#### WHAT YOU HAVE TO DO:
Could you set down exactly the lines in the records below between the line holding "pink glasses: 3 -> 2" and the line holding "red tape: 2 -> 0", inclusive?

#### LISTED ENTRIES:
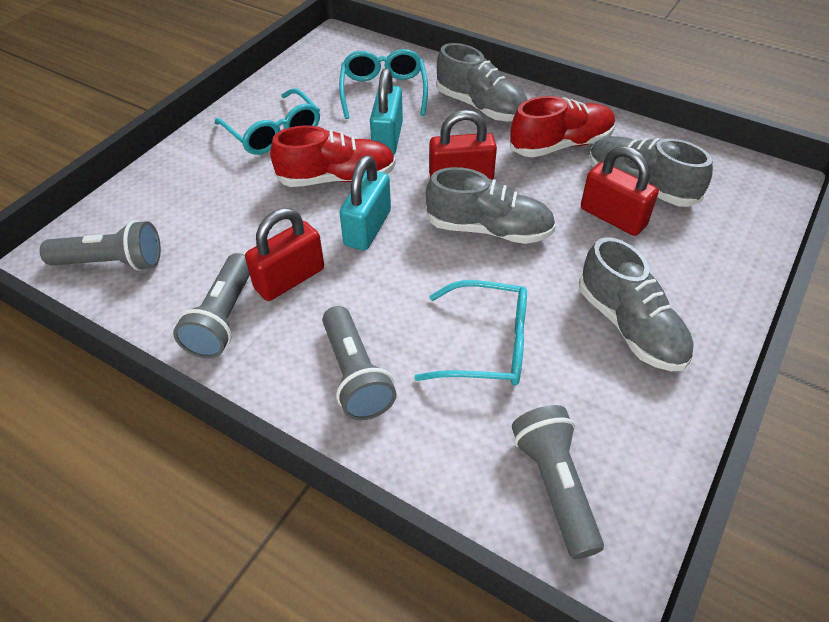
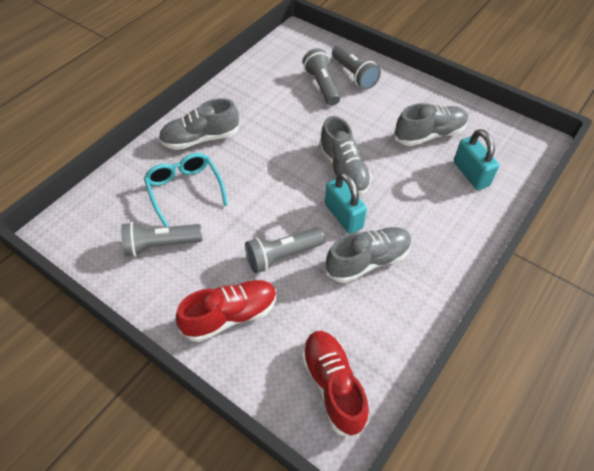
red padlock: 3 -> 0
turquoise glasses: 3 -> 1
==
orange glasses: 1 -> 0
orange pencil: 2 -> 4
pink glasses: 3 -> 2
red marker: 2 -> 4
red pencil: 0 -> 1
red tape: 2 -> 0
==
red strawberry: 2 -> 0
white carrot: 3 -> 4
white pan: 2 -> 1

#### SOLUTION FOR THIS EXERCISE:
pink glasses: 3 -> 2
red marker: 2 -> 4
red pencil: 0 -> 1
red tape: 2 -> 0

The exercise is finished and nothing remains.